## What you are asked to do
Begin with the line that has "(413, 284) = (489, 320): white". Give it and every line after it again, exactly, through the end of the entries below.

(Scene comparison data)
Start of Block

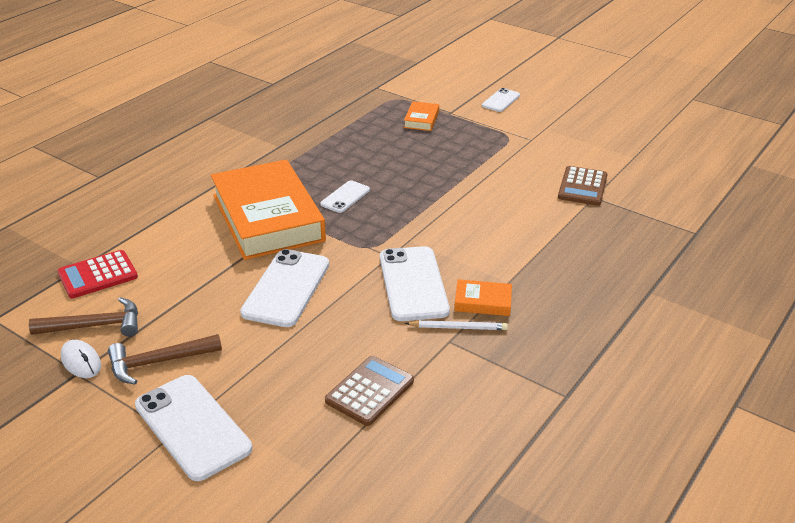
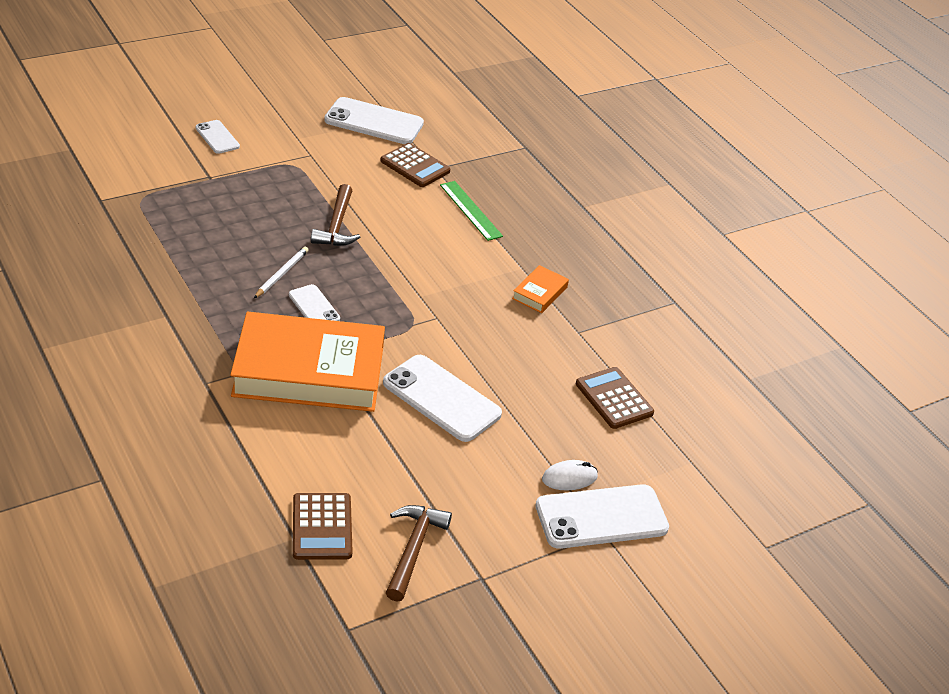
camera: 70 degrees left, 5 degrees up
(81, 361) = (466, 572): white mouse -> white mouse (569, 478)
(98, 275) = (322, 527): red calculator -> brown calculator
(158, 362) = (500, 517): brown hammer -> brown hammer (337, 225)
(413, 284) = (489, 320): white phone -> white phone (374, 122)
(421, 119) = (206, 200): orange book -> none
(458, 327) = (564, 320): white pencil -> white pencil (281, 274)
(557, 231) = (470, 210): none -> green ruler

End of Block

## Written solution
(413, 284) = (489, 320): white phone -> white phone (374, 122)
(421, 119) = (206, 200): orange book -> none
(458, 327) = (564, 320): white pencil -> white pencil (281, 274)
(557, 231) = (470, 210): none -> green ruler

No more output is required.